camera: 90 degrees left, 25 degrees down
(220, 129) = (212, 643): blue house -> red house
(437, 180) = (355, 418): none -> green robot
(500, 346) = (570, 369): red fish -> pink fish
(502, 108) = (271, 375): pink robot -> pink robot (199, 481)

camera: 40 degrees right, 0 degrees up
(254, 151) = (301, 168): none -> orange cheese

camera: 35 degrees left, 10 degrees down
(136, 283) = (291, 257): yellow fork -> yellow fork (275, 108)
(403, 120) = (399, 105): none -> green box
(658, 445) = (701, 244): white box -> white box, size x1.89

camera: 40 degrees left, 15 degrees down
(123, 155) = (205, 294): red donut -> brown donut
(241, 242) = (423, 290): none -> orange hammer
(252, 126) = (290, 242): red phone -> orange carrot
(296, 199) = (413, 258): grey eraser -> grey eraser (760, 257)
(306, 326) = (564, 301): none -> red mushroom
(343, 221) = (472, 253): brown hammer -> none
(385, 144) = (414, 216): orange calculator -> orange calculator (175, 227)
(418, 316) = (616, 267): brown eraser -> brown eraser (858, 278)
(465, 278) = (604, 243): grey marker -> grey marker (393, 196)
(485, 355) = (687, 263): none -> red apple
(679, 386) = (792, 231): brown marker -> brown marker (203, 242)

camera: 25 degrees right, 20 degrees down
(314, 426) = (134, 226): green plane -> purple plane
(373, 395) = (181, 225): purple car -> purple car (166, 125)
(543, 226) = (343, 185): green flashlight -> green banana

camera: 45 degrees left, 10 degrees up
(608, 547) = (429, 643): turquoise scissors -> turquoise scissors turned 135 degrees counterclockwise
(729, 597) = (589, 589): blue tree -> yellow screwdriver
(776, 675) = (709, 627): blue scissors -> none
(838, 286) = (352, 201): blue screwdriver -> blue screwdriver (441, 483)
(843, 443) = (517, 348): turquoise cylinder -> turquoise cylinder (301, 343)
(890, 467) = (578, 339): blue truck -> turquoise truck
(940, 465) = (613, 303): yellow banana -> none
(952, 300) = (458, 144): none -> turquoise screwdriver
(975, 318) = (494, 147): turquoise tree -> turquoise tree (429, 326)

- _WORK TO COMPLETE_
Give back the opening line of the records above and every line after it, up to and including the one with "camera: 25 degrees right, 20 degrees down", unchanged.

- _YOUR RESPONSE_
camera: 90 degrees left, 25 degrees down
(220, 129) = (212, 643): blue house -> red house
(437, 180) = (355, 418): none -> green robot
(500, 346) = (570, 369): red fish -> pink fish
(502, 108) = (271, 375): pink robot -> pink robot (199, 481)

camera: 40 degrees right, 0 degrees up
(254, 151) = (301, 168): none -> orange cheese

camera: 35 degrees left, 10 degrees down
(136, 283) = (291, 257): yellow fork -> yellow fork (275, 108)
(403, 120) = (399, 105): none -> green box
(658, 445) = (701, 244): white box -> white box, size x1.89

camera: 40 degrees left, 15 degrees down
(123, 155) = (205, 294): red donut -> brown donut
(241, 242) = (423, 290): none -> orange hammer
(252, 126) = (290, 242): red phone -> orange carrot
(296, 199) = (413, 258): grey eraser -> grey eraser (760, 257)
(306, 326) = (564, 301): none -> red mushroom
(343, 221) = (472, 253): brown hammer -> none
(385, 144) = (414, 216): orange calculator -> orange calculator (175, 227)
(418, 316) = (616, 267): brown eraser -> brown eraser (858, 278)
(465, 278) = (604, 243): grey marker -> grey marker (393, 196)
(485, 355) = (687, 263): none -> red apple
(679, 386) = (792, 231): brown marker -> brown marker (203, 242)

camera: 25 degrees right, 20 degrees down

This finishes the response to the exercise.